WORK ITEM: Write out again, exactly, the lines of the listing below from the first one through the one that contains "move,red bowling pin", and no other lines.

RECORD EXCERPTS:
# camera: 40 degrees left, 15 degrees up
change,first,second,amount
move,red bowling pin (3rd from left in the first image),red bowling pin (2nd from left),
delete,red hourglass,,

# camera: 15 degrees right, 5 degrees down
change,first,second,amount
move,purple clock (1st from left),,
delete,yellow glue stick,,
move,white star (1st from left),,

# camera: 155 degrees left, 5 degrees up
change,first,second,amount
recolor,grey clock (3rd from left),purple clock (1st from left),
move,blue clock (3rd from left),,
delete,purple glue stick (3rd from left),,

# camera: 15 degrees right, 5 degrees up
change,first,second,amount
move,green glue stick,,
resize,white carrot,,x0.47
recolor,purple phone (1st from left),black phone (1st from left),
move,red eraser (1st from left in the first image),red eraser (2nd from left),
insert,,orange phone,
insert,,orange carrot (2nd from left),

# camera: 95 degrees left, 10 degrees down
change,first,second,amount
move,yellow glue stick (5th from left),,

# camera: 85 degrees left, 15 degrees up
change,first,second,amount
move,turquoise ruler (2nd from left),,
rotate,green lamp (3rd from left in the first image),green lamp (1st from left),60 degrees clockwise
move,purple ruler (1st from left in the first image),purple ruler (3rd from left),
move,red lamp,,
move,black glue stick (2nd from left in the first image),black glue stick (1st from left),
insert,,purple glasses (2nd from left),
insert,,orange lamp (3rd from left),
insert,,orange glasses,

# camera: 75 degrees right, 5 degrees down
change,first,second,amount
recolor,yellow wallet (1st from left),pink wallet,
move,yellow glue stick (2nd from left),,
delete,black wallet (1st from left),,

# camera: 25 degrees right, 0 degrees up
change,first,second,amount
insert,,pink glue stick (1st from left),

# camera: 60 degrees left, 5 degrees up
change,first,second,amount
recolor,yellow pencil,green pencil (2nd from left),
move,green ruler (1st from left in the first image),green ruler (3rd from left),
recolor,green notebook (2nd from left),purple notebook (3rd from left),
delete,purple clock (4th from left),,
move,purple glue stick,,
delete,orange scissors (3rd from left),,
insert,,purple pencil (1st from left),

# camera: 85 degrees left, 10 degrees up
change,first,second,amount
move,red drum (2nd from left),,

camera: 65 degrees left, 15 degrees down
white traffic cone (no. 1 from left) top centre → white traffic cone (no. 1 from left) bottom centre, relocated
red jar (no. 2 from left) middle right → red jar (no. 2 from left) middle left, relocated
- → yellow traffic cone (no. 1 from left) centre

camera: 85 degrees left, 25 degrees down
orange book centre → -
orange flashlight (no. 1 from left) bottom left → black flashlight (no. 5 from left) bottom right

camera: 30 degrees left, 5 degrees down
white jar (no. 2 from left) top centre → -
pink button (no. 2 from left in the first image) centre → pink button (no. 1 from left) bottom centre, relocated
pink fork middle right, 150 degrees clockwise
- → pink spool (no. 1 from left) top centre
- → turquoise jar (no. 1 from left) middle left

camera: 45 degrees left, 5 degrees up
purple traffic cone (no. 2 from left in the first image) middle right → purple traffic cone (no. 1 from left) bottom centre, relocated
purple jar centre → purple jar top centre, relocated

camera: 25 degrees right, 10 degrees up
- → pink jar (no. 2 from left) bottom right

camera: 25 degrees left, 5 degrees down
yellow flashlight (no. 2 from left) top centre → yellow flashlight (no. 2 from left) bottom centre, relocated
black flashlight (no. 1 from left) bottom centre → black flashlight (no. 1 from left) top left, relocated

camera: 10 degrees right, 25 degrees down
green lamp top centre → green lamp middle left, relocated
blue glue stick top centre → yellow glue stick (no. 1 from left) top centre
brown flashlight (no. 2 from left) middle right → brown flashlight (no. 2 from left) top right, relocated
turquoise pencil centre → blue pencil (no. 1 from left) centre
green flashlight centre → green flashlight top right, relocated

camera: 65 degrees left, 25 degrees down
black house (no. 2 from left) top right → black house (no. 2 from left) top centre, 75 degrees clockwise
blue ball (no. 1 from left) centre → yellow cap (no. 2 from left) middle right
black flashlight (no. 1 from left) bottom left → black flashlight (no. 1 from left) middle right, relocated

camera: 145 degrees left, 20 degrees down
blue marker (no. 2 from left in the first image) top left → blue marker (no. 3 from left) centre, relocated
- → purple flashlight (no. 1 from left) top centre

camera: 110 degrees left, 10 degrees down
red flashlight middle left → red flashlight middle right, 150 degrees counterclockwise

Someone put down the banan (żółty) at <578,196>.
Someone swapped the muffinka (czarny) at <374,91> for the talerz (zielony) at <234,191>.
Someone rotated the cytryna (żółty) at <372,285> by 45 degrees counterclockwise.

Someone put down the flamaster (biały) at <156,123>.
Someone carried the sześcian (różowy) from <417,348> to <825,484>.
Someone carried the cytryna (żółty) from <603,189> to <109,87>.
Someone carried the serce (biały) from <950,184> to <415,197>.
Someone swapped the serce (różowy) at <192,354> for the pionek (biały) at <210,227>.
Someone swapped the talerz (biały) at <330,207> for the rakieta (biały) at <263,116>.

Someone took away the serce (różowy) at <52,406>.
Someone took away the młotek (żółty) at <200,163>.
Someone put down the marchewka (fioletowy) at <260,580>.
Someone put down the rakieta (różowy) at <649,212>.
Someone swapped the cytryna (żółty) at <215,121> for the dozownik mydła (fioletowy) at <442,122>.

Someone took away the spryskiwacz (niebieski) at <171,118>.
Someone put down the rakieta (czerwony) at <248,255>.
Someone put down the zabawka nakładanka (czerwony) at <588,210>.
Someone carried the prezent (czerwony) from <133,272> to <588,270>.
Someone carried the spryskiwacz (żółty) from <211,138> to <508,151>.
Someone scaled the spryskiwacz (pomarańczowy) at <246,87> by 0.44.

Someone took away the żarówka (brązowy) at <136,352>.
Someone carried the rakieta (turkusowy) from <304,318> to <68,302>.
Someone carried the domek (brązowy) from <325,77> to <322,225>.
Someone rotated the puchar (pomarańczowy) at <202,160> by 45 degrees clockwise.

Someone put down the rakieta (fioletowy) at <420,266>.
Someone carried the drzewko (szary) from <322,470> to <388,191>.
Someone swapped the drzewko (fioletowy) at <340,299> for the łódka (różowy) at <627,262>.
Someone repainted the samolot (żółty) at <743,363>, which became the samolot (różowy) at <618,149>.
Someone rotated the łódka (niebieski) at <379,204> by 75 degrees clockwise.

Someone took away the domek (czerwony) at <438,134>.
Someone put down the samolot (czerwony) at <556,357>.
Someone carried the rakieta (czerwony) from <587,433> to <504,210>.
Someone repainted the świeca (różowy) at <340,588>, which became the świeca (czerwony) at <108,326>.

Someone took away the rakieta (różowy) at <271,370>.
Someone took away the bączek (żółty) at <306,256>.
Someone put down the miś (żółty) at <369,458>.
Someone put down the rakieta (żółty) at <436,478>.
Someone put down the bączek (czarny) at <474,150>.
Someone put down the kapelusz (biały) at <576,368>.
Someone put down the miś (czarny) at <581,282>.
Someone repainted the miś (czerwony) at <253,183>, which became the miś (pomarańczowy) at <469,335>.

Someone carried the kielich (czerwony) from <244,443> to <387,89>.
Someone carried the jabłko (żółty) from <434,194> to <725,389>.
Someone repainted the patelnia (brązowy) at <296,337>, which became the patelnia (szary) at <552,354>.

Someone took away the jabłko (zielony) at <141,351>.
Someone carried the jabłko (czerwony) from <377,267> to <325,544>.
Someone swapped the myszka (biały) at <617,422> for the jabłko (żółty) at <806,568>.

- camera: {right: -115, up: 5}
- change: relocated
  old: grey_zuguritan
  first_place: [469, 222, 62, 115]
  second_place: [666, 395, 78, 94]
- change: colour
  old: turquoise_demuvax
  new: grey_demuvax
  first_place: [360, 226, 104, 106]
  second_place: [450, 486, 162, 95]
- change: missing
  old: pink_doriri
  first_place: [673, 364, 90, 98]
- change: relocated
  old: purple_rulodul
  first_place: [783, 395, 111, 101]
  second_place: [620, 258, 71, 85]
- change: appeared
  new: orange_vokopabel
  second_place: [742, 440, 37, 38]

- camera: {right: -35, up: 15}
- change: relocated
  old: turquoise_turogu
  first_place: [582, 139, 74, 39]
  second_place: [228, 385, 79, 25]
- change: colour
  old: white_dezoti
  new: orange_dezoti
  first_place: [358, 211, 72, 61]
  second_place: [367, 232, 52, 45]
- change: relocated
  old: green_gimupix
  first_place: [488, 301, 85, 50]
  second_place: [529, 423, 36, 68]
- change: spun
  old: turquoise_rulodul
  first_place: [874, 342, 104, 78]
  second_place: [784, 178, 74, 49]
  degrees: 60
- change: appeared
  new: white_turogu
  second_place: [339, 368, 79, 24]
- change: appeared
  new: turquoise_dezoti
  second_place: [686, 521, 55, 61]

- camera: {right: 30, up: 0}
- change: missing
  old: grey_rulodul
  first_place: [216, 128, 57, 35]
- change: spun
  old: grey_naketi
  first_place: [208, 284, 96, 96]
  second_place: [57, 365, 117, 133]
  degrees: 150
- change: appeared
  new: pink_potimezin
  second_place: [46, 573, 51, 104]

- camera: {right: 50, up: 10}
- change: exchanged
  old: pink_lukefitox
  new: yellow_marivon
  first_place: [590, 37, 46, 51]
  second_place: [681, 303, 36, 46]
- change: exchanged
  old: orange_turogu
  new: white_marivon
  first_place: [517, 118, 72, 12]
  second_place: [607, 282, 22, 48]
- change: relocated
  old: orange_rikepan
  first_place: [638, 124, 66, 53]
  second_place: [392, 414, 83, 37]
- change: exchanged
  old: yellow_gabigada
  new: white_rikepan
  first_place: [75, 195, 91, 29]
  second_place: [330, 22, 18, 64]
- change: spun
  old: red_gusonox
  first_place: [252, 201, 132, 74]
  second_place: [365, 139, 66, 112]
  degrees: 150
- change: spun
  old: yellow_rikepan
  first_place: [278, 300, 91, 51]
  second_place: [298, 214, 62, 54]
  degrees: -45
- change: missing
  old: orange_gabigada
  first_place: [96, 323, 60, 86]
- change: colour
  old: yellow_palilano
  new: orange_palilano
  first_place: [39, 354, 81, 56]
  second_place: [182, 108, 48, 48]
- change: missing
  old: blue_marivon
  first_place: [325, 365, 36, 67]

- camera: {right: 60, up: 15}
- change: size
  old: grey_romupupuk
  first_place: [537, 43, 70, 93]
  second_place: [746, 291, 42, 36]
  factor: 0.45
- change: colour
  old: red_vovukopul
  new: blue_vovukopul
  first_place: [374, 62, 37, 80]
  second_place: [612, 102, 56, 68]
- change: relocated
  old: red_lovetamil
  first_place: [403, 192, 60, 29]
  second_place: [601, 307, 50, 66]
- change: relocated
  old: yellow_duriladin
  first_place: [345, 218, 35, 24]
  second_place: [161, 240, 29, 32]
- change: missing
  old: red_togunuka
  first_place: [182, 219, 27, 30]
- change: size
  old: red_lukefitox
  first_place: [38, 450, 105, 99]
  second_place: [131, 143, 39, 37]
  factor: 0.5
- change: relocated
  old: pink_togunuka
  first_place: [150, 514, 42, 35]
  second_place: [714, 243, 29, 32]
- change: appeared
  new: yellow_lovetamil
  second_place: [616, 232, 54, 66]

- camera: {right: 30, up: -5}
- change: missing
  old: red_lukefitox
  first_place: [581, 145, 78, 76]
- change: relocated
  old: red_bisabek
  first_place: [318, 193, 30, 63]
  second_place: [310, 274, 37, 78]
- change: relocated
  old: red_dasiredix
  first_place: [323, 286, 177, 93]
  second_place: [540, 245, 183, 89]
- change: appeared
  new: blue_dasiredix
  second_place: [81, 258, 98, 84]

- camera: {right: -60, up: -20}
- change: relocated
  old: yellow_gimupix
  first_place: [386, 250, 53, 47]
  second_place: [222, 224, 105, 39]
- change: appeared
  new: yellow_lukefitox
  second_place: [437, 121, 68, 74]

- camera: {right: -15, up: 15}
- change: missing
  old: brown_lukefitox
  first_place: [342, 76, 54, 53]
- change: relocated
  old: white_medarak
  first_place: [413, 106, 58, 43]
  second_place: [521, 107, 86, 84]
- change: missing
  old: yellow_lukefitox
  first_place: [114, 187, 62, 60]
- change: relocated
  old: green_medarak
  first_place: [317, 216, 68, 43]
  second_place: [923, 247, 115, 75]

ANSWER BELOW:
# camera: 40 degrees left, 15 degrees up
change,first,second,amount
move,red bowling pin (3rd from left in the first image),red bowling pin (2nd from left),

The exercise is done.